[What to do]:
The response must reproduce exactly every line of the material below holding the word "camera".

[Data shown]:
######
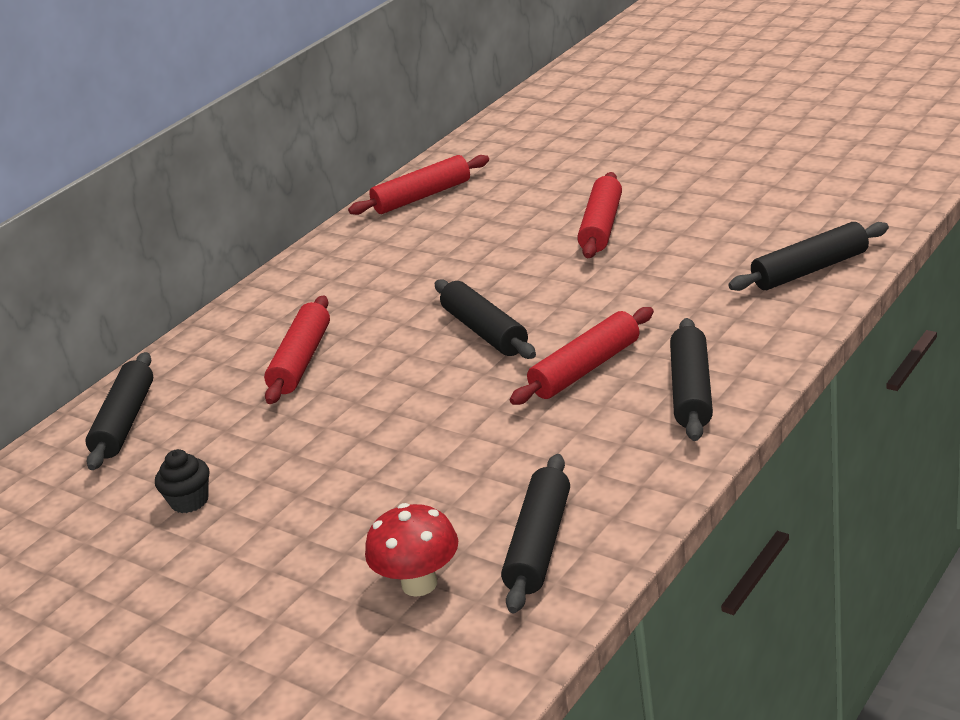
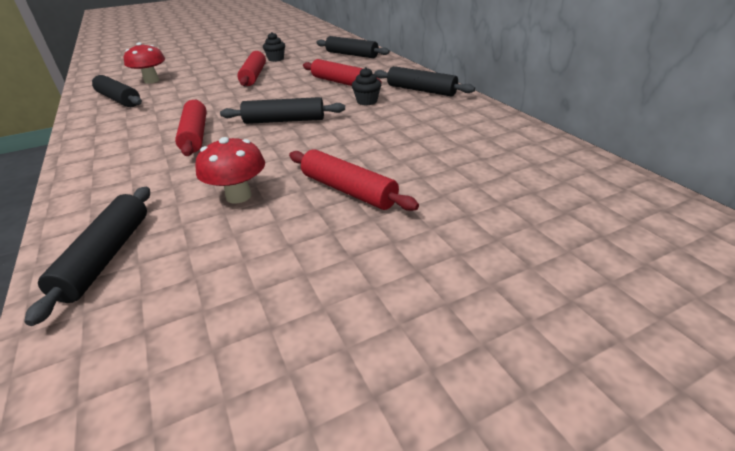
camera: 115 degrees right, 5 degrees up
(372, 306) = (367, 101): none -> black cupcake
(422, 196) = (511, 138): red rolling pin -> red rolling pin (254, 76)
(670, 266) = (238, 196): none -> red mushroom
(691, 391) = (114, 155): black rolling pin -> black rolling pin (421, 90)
######
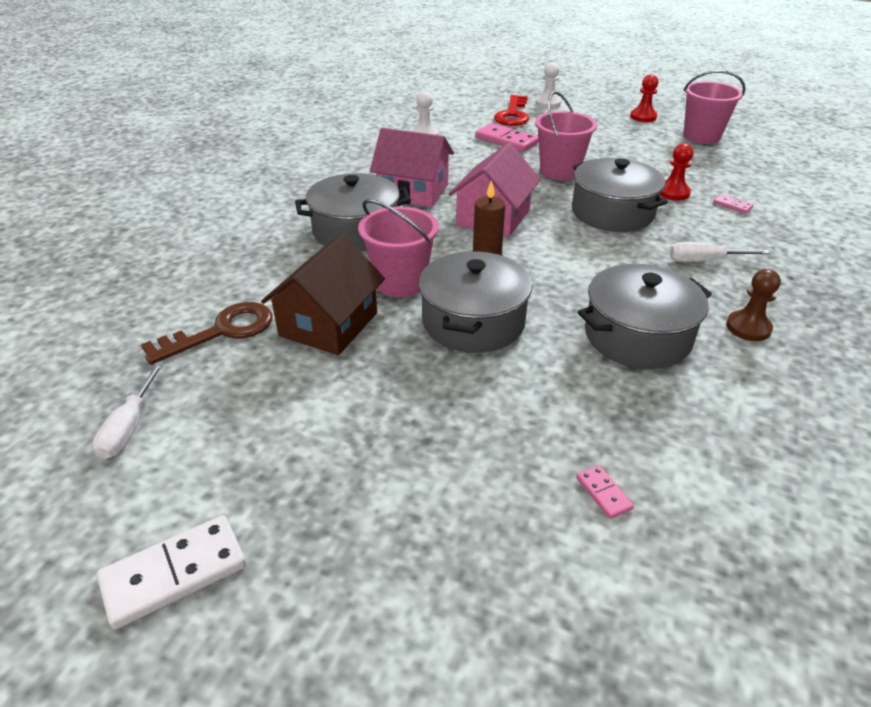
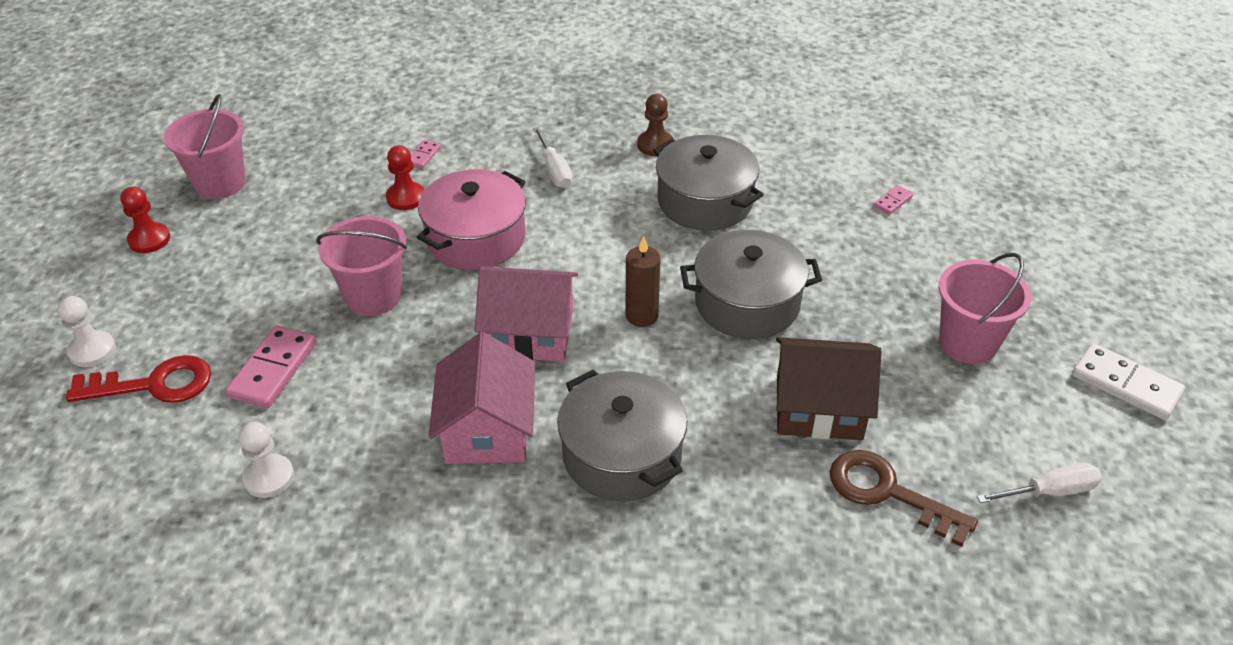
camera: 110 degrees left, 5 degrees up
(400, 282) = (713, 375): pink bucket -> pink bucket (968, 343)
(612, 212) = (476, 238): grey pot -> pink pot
######
[Solution below]:
camera: 115 degrees right, 5 degrees up
camera: 110 degrees left, 5 degrees up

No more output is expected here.